EXERCISE BRIEF → All lines holding the word "minus" in the listing below need to be copied.

****

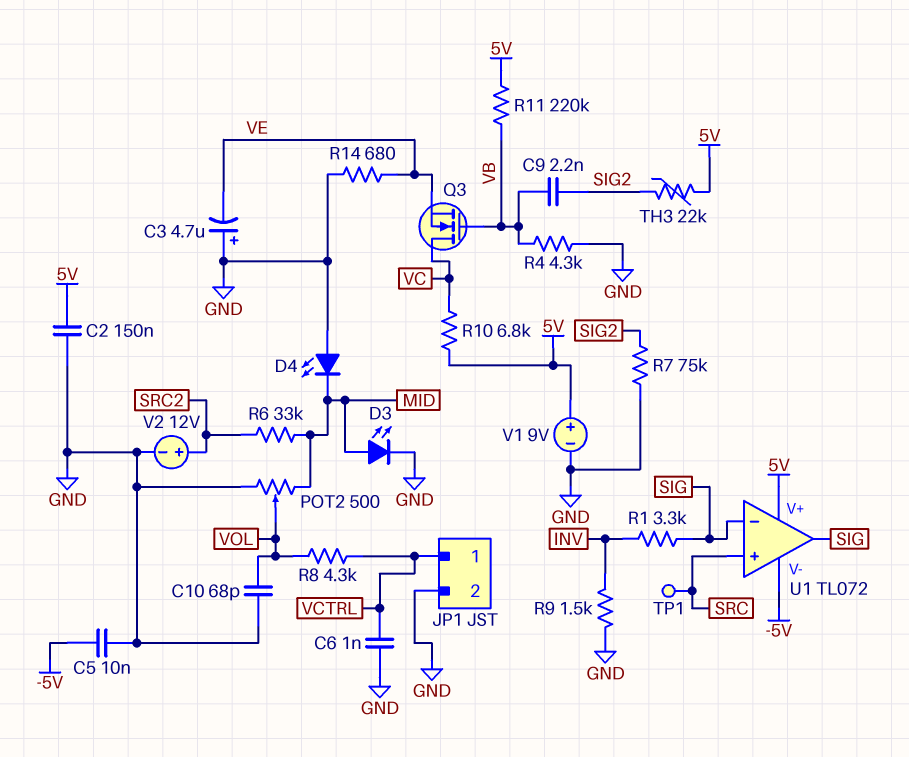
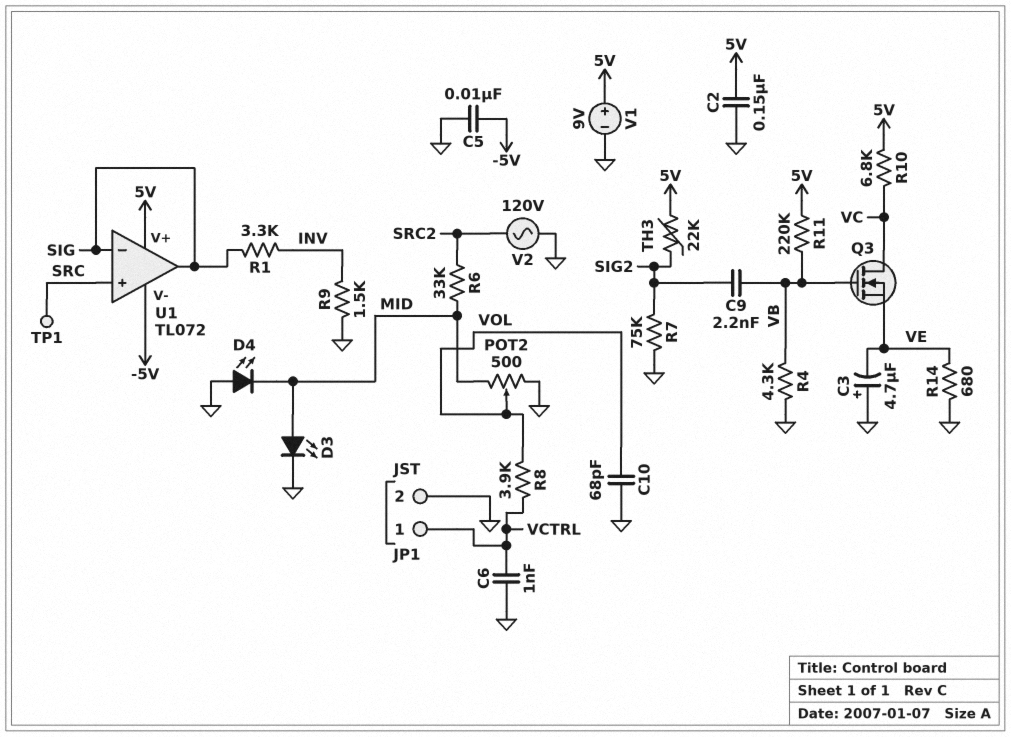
R8: 4.3k (VCTRL, VOL) -> 3.9k (VCTRL, VOL)
V2: 12V (plus SRC2, minus GND) -> AC 120V (GND, SRC2)

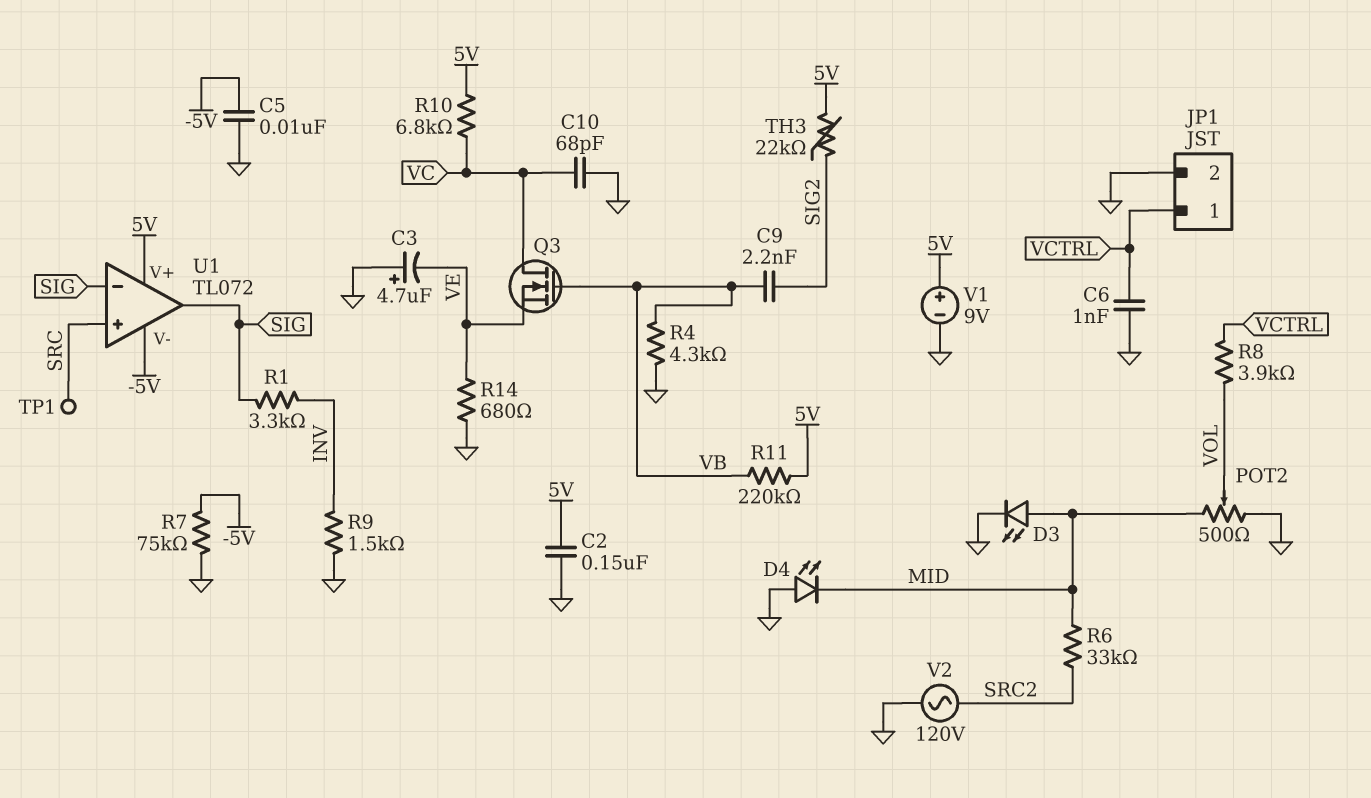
C10: 68pF (GND, VOL) -> 68pF (GND, VC)
R7: 75k (GND, SIG2) -> 75k (-5V, GND)

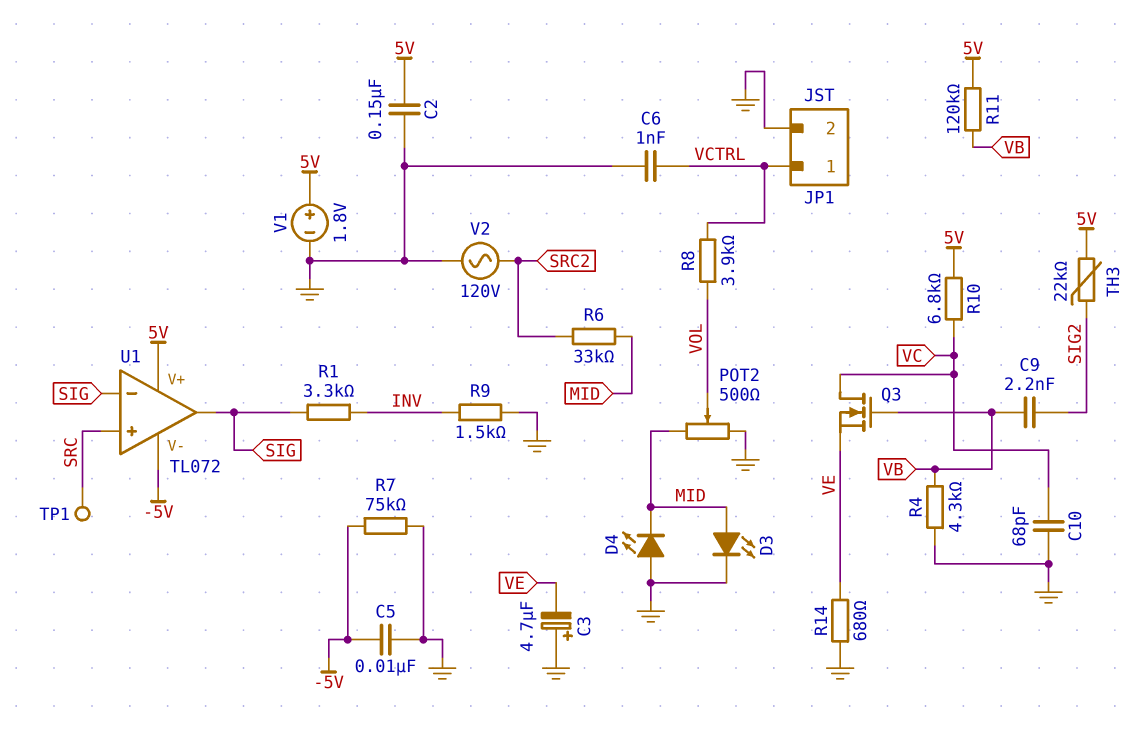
R11: 220k (5V, VB) -> 120k (5V, VB)
V1: 9V (plus 5V, minus GND) -> 1.8V (plus 5V, minus GND)

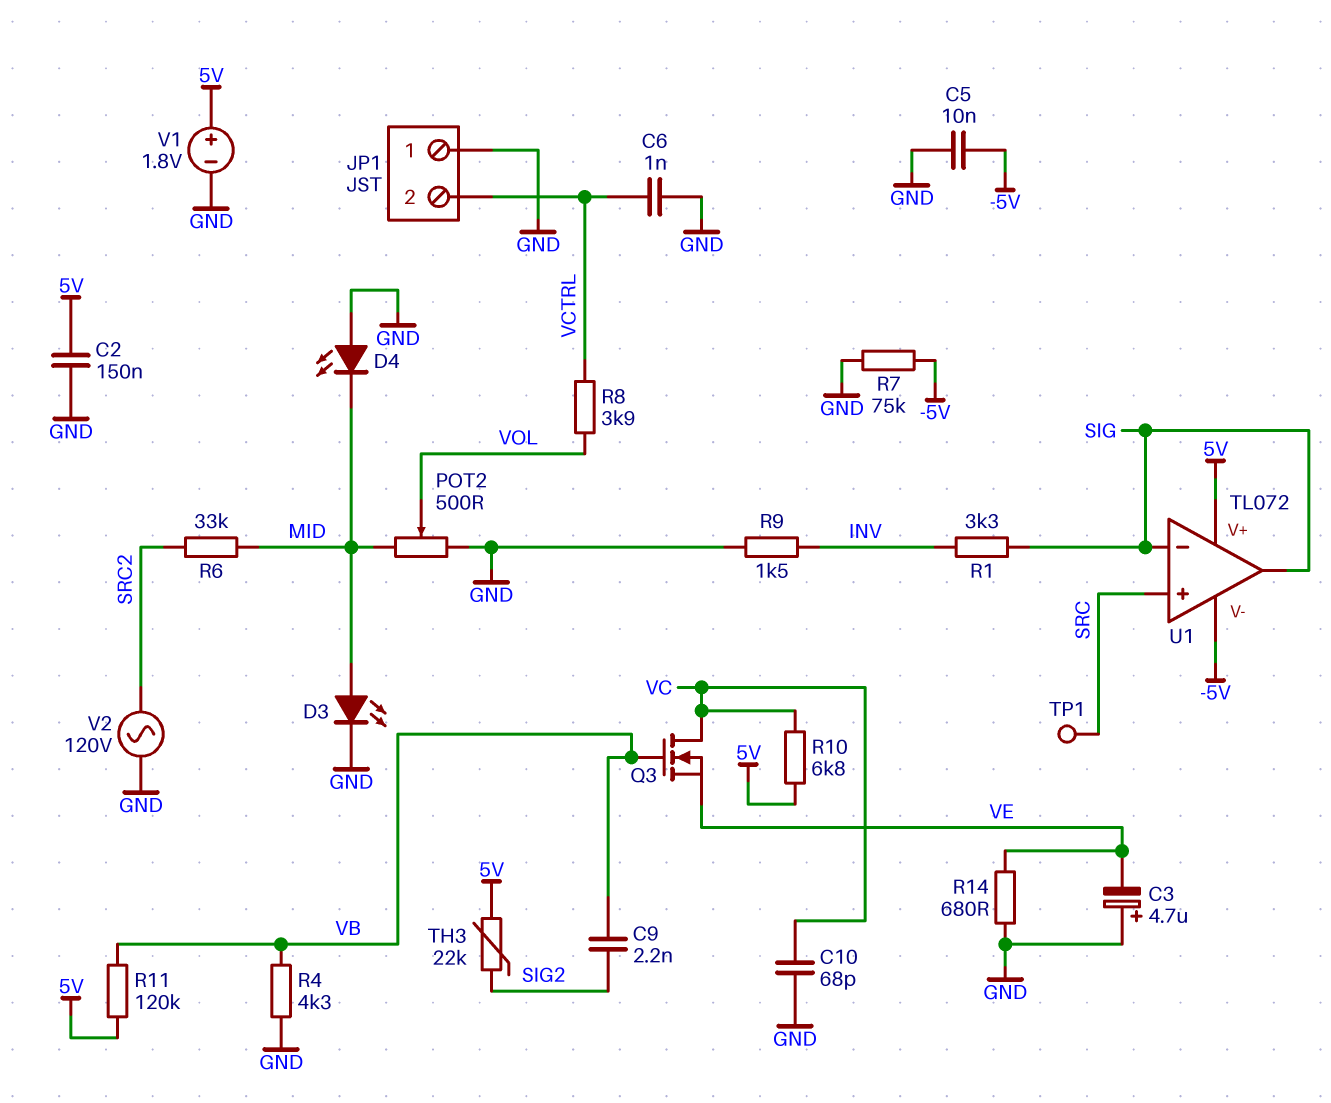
JP1 pin 1: VCTRL -> GND
JP1 pin 2: GND -> VCTRL

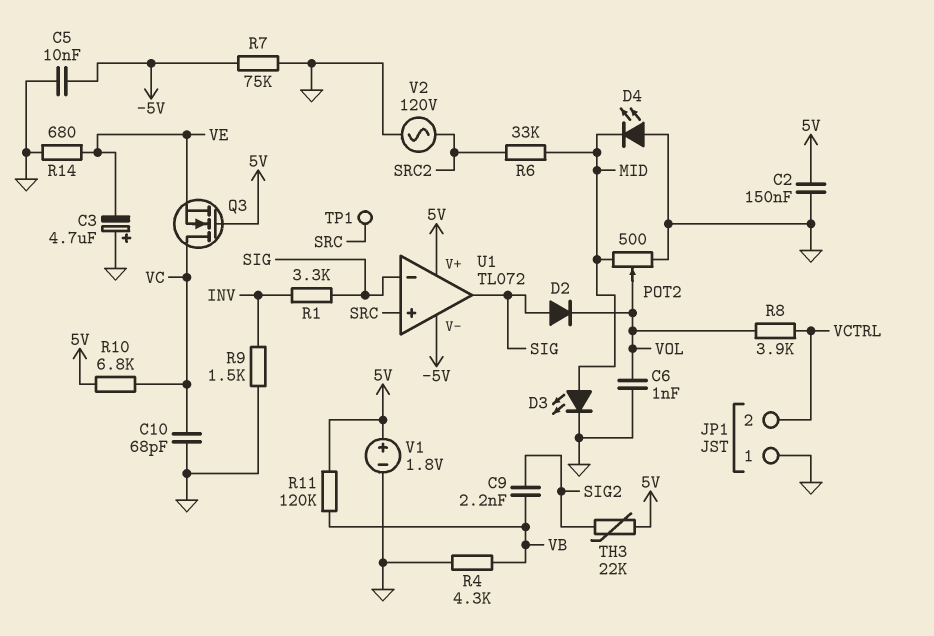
C6: 1nF (GND, VCTRL) -> 1nF (GND, VOL)
D2: none -> diode (A SIG, K VOL)
Q3: NMOS (G VB, D VC, S VE) -> NMOS (G 5V, D VC, S VE)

****

EXERCISE RESPONSE →
V2: 12V (plus SRC2, minus GND) -> AC 120V (GND, SRC2)
V1: 9V (plus 5V, minus GND) -> 1.8V (plus 5V, minus GND)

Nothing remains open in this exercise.